··· RECORDS FOR THIS TASK ···

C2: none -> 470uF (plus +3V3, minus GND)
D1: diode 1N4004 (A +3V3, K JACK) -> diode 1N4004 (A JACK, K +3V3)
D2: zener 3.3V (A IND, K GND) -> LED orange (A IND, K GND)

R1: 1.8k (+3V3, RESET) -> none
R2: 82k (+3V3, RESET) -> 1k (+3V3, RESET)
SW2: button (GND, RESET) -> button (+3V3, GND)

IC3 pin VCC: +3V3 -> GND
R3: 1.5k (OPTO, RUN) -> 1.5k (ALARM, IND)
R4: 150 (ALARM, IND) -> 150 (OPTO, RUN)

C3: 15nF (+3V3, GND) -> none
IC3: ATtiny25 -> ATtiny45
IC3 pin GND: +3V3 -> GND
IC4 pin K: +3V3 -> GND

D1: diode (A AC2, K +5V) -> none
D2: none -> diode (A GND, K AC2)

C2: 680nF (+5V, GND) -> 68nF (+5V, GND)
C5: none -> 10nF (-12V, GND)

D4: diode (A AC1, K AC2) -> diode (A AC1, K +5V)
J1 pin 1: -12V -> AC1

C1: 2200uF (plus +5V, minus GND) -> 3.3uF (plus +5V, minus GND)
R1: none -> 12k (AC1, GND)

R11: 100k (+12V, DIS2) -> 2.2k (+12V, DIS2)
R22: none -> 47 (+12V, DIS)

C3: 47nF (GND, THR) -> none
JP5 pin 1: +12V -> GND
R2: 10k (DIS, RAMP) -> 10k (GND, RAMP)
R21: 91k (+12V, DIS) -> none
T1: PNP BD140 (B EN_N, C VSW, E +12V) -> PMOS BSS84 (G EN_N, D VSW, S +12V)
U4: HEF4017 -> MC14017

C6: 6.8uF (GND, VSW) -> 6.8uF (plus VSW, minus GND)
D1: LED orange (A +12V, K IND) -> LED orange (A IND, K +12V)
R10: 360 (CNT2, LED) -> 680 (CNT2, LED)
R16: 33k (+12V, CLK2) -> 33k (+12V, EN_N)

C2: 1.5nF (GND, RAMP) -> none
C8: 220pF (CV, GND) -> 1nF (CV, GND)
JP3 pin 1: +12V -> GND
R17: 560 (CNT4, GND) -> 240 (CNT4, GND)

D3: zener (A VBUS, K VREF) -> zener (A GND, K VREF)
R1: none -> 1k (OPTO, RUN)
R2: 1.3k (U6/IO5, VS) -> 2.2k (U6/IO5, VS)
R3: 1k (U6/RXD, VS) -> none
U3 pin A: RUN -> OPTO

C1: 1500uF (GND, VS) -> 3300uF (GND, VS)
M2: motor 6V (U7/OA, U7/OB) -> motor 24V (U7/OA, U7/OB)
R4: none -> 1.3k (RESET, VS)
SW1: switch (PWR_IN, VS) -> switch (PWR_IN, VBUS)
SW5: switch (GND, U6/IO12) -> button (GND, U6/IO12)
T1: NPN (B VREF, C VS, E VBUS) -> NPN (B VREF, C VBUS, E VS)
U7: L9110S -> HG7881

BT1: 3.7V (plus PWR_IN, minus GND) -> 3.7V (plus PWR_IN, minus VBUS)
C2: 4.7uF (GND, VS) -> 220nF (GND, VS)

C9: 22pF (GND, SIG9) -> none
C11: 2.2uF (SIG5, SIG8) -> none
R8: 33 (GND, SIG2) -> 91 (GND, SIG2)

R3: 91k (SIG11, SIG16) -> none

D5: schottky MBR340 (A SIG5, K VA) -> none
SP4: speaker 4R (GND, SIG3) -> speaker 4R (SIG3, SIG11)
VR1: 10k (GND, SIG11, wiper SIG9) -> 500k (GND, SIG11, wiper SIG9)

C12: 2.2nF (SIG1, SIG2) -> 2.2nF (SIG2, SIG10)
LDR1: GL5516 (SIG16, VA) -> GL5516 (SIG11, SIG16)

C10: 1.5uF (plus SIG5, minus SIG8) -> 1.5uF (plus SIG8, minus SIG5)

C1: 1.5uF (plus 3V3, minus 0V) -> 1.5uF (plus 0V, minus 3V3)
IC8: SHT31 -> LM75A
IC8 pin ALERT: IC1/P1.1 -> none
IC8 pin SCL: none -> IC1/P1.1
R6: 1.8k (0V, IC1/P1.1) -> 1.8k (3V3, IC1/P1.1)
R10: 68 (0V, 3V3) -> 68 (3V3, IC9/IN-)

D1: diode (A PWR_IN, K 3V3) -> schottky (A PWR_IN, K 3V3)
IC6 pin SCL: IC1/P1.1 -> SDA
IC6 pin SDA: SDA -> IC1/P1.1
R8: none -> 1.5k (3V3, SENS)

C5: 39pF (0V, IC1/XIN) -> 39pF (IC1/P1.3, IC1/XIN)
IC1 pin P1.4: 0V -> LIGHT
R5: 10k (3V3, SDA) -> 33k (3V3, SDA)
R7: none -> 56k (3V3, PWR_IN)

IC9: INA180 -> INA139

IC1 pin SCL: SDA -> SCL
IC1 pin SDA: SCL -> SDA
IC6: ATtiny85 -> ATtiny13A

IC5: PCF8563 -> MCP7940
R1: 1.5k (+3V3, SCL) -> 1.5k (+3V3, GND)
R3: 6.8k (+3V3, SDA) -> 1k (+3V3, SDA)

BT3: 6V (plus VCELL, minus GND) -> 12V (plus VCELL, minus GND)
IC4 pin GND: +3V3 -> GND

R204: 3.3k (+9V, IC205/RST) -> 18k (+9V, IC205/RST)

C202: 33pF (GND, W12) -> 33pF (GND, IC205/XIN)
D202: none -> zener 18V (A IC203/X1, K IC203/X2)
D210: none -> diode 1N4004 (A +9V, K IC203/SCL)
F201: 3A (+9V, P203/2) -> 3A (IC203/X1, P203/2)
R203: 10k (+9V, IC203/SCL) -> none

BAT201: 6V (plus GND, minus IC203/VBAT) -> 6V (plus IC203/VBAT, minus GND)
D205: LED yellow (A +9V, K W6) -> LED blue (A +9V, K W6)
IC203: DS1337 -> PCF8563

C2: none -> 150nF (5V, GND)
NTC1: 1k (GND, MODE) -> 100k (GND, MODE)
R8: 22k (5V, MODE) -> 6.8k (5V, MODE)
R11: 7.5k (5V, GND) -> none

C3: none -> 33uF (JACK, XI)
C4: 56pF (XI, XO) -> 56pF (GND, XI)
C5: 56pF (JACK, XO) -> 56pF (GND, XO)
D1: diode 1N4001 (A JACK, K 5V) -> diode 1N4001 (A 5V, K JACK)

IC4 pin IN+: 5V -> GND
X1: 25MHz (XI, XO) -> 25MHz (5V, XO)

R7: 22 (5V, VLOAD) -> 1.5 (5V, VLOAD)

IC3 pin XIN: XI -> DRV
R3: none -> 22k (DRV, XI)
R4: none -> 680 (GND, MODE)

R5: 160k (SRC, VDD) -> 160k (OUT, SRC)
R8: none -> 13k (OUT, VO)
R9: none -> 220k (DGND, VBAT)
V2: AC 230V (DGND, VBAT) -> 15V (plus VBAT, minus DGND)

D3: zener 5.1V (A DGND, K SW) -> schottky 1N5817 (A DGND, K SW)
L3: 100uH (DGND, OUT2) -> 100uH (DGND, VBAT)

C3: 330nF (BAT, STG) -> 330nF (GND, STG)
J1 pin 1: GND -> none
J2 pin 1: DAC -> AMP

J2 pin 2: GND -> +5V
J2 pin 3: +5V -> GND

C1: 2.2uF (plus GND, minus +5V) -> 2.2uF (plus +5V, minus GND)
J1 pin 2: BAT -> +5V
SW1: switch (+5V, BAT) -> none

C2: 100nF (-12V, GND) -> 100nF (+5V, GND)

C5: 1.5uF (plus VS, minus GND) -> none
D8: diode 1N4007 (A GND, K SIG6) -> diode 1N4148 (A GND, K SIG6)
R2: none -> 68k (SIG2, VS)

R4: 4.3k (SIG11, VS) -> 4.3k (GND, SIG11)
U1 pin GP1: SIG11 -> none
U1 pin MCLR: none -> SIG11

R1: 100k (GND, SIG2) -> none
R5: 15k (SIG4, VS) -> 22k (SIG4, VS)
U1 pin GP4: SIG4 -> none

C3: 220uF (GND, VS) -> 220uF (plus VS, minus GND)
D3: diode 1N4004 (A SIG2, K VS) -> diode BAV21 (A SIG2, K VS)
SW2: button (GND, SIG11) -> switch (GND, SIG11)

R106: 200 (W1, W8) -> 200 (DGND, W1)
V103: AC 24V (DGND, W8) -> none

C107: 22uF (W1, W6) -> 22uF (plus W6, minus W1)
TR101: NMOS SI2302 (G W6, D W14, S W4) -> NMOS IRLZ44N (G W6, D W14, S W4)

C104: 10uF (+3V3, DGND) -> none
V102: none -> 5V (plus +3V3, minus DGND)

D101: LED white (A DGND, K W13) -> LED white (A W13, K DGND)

···

= EXERCISE DESCRIPTION =
Looking at the entries above, can you reproduce exactly the lines from the one that holds "IC6: ATtiny85 -> ATtiny13A" through the one that holds "D210: none ->", and only those?

= EXERCISE OUTPUT =
IC6: ATtiny85 -> ATtiny13A

IC5: PCF8563 -> MCP7940
R1: 1.5k (+3V3, SCL) -> 1.5k (+3V3, GND)
R3: 6.8k (+3V3, SDA) -> 1k (+3V3, SDA)

BT3: 6V (plus VCELL, minus GND) -> 12V (plus VCELL, minus GND)
IC4 pin GND: +3V3 -> GND

R204: 3.3k (+9V, IC205/RST) -> 18k (+9V, IC205/RST)

C202: 33pF (GND, W12) -> 33pF (GND, IC205/XIN)
D202: none -> zener 18V (A IC203/X1, K IC203/X2)
D210: none -> diode 1N4004 (A +9V, K IC203/SCL)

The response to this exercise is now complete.